- Opening Delimiter -
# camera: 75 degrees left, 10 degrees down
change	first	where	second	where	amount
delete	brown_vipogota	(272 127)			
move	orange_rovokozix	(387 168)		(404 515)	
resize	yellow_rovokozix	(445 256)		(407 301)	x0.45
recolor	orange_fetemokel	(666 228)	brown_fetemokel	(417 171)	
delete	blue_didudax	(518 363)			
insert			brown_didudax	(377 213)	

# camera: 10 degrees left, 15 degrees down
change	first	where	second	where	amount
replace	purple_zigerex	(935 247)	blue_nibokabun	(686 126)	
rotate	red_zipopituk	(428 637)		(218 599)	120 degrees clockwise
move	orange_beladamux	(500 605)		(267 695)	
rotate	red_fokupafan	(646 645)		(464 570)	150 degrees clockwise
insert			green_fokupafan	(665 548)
- Closing Delimiter -
# [Exercise instructions]
Output the data once more, exactly as it appears above.

# [Solution to the problem]
# camera: 75 degrees left, 10 degrees down
change	first	where	second	where	amount
delete	brown_vipogota	(272 127)			
move	orange_rovokozix	(387 168)		(404 515)	
resize	yellow_rovokozix	(445 256)		(407 301)	x0.45
recolor	orange_fetemokel	(666 228)	brown_fetemokel	(417 171)	
delete	blue_didudax	(518 363)			
insert			brown_didudax	(377 213)	

# camera: 10 degrees left, 15 degrees down
change	first	where	second	where	amount
replace	purple_zigerex	(935 247)	blue_nibokabun	(686 126)	
rotate	red_zipopituk	(428 637)		(218 599)	120 degrees clockwise
move	orange_beladamux	(500 605)		(267 695)	
rotate	red_fokupafan	(646 645)		(464 570)	150 degrees clockwise
insert			green_fokupafan	(665 548)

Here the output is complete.